**Information given**
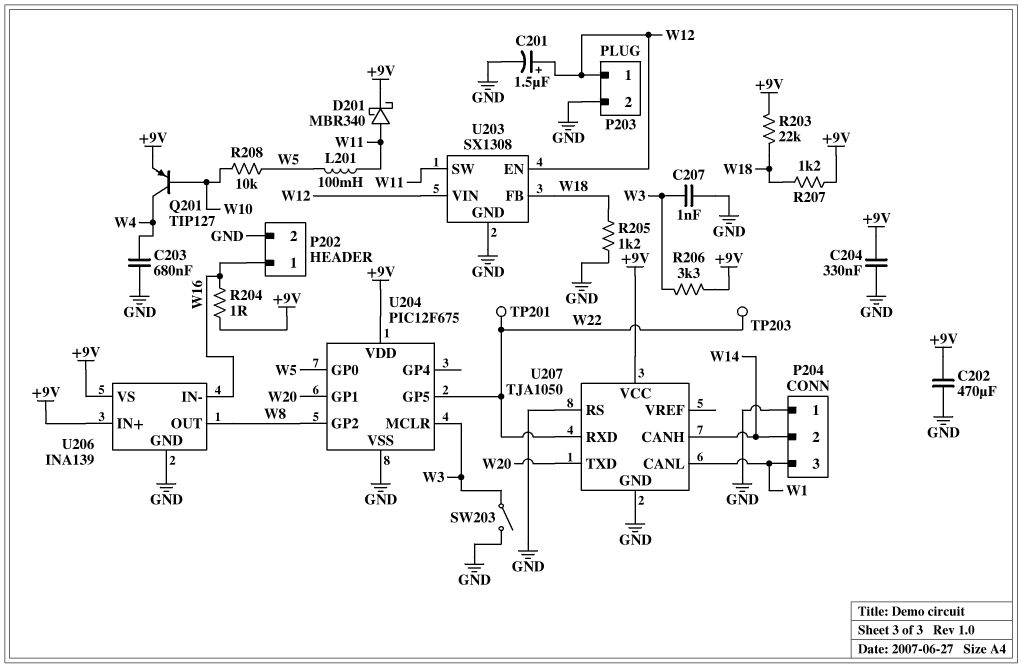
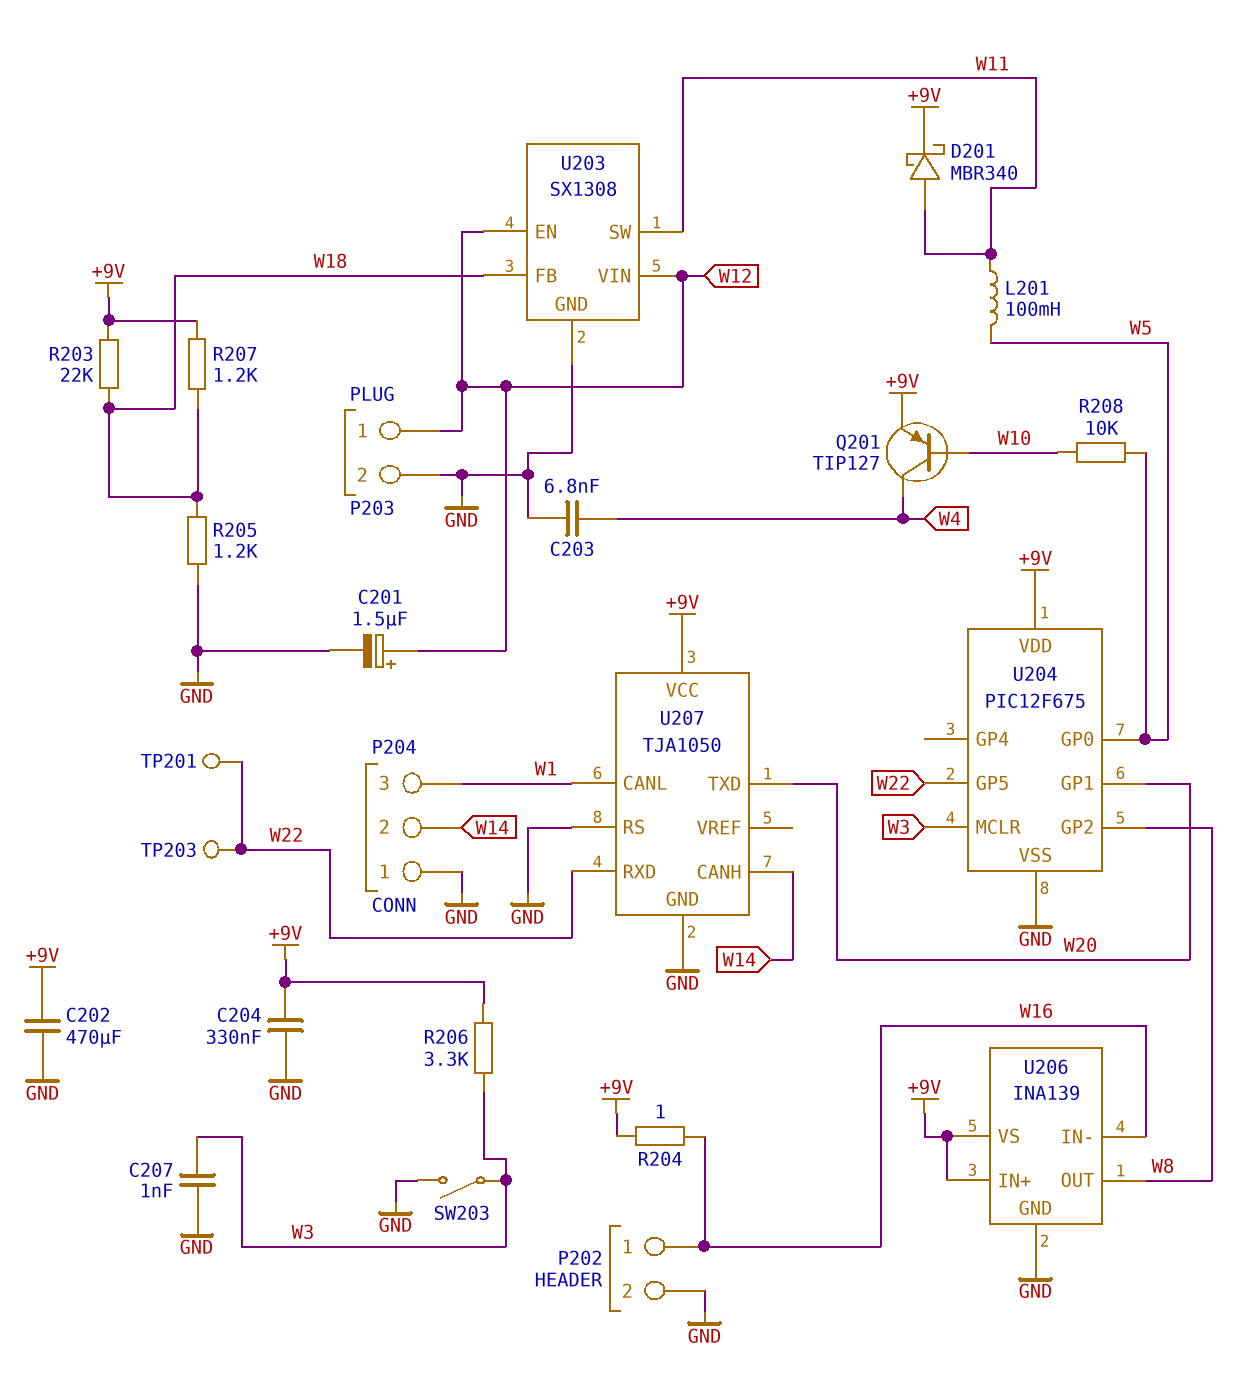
C203: 680nF (GND, W4) -> 6.8nF (GND, W4)

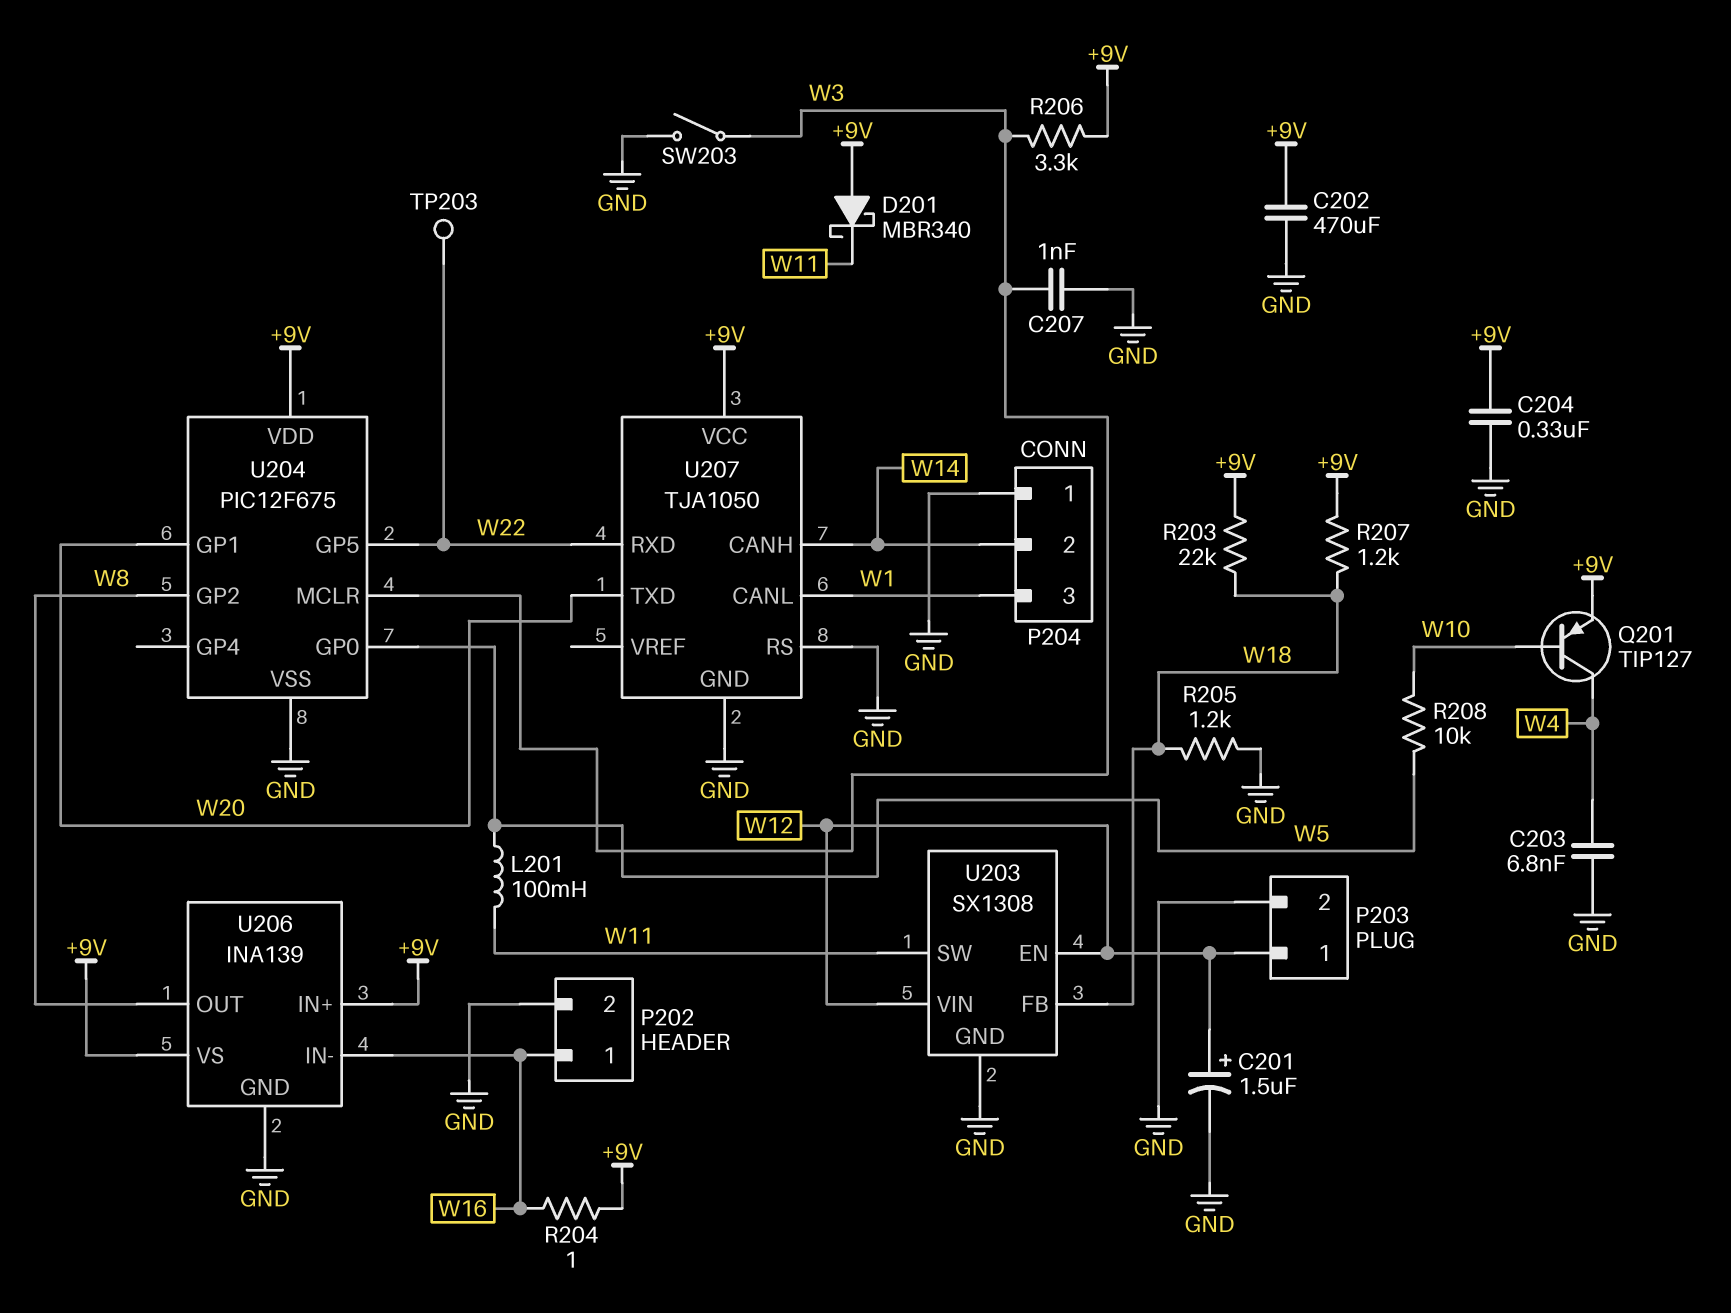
D201: schottky MBR340 (A W11, K +9V) -> schottky MBR340 (A +9V, K W11)
TP201: test point (W22) -> none

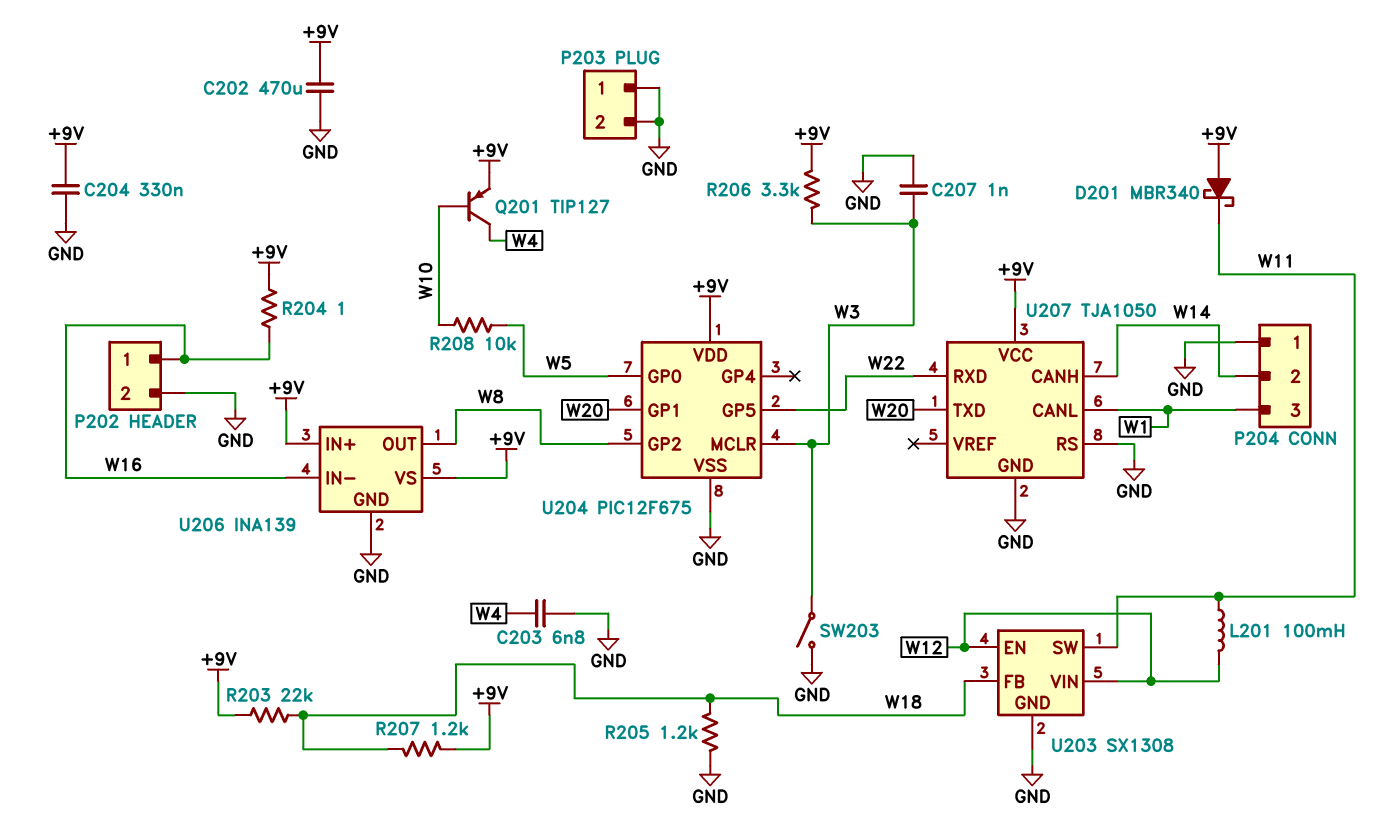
C201: 1.5uF (plus W12, minus GND) -> none
L201: 100mH (W5, W11) -> 100mH (W11, W12)
P203 pin 1: W12 -> GND
TP203: test point (W22) -> none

**Work to be completed**
Return the full set of lines above word for word and with no pictures.

**Answer box**
C203: 680nF (GND, W4) -> 6.8nF (GND, W4)

D201: schottky MBR340 (A W11, K +9V) -> schottky MBR340 (A +9V, K W11)
TP201: test point (W22) -> none

C201: 1.5uF (plus W12, minus GND) -> none
L201: 100mH (W5, W11) -> 100mH (W11, W12)
P203 pin 1: W12 -> GND
TP203: test point (W22) -> none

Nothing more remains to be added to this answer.